* Directions for this task: How many lines in the listing contain the word "turned"? Reply with the number alone.

* Supplied records:
^^^^^^^^^^^^^^^^

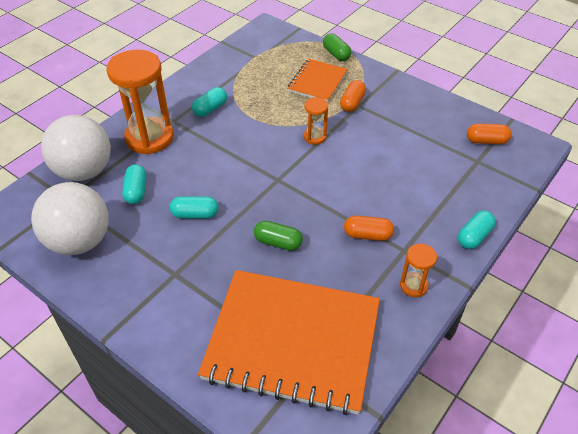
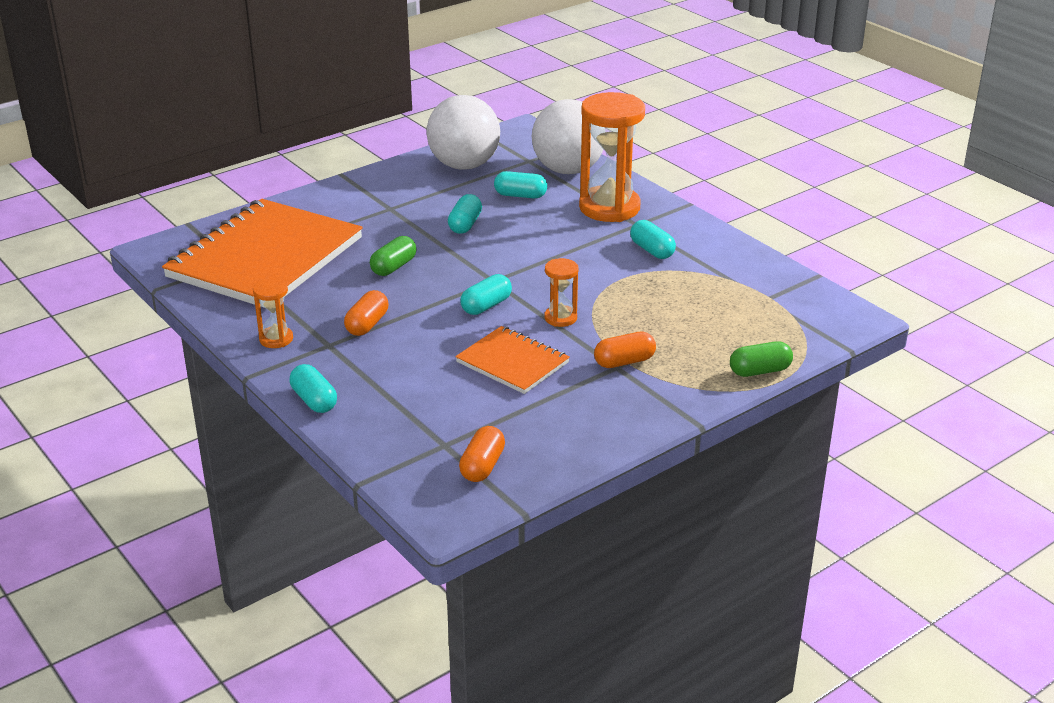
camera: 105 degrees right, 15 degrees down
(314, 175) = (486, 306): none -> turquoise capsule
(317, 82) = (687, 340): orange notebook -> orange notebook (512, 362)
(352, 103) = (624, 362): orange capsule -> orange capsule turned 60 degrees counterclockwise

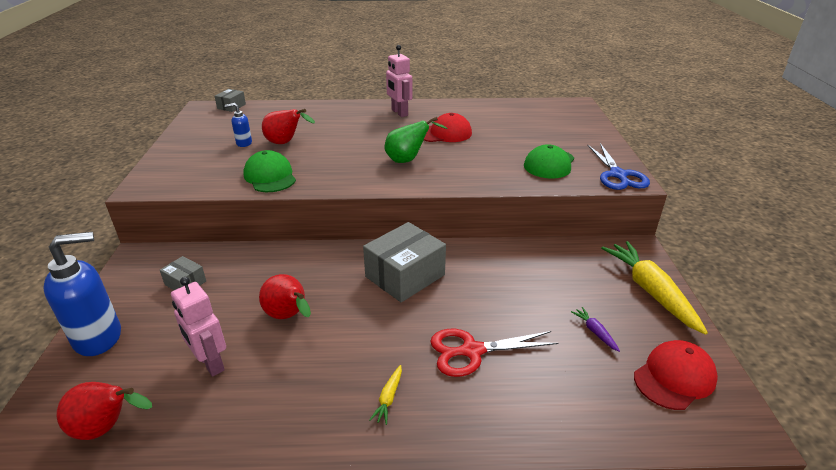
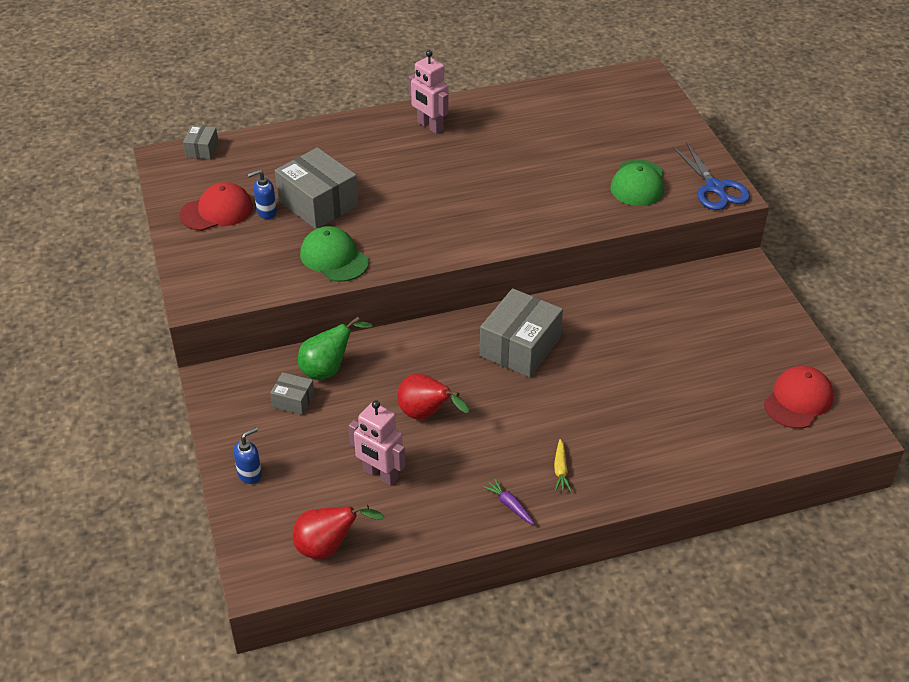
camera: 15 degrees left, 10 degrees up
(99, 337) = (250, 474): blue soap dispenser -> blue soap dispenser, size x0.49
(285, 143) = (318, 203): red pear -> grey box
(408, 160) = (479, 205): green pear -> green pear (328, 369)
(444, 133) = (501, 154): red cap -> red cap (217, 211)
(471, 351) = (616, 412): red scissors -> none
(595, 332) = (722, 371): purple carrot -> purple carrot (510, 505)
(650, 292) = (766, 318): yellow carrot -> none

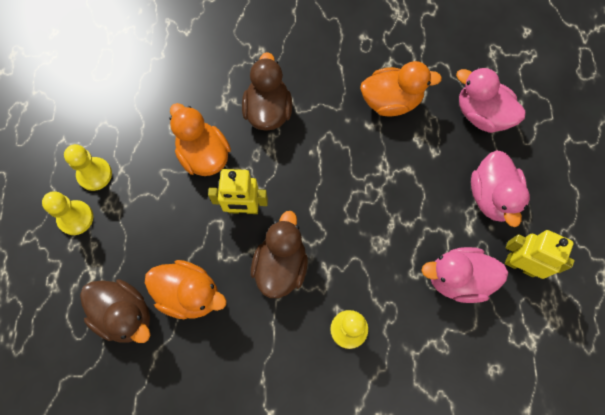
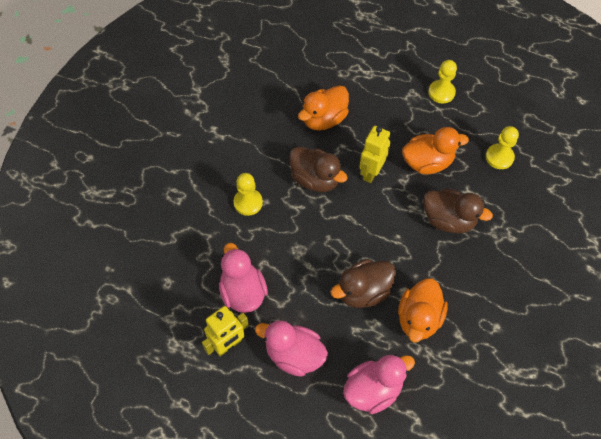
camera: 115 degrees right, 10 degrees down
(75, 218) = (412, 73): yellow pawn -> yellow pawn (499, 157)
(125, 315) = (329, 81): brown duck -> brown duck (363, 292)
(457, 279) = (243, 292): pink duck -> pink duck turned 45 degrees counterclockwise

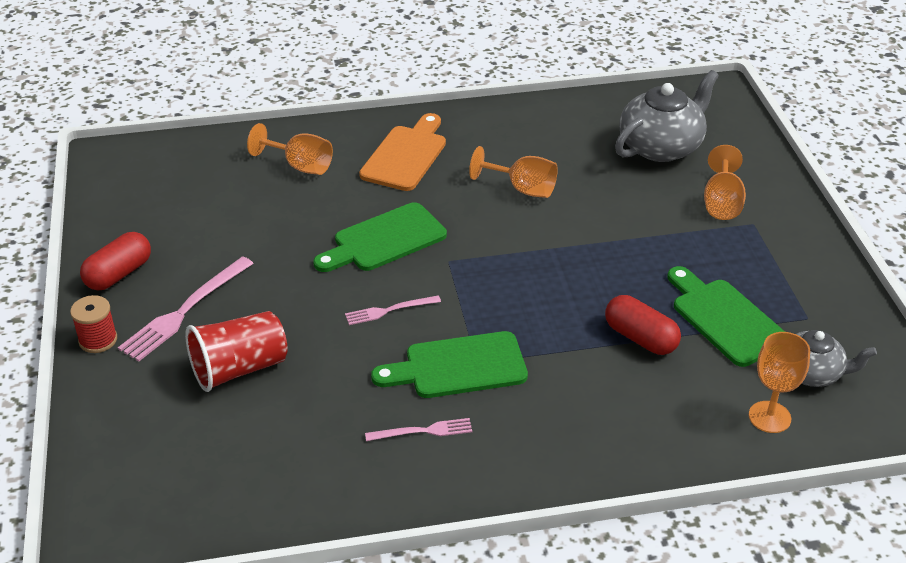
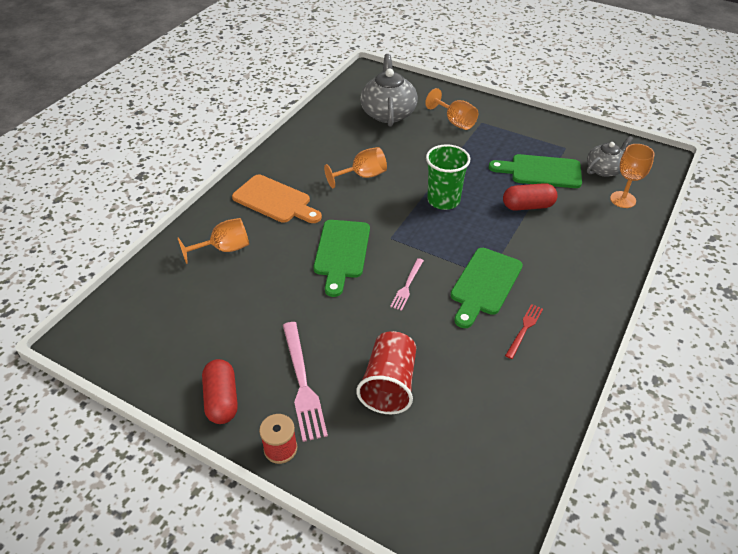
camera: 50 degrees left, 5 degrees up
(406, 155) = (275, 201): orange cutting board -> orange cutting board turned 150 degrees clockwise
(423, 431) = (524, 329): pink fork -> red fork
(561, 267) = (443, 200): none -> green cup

^^^^^^^^^^^^^^^^

* Exercise answer: 3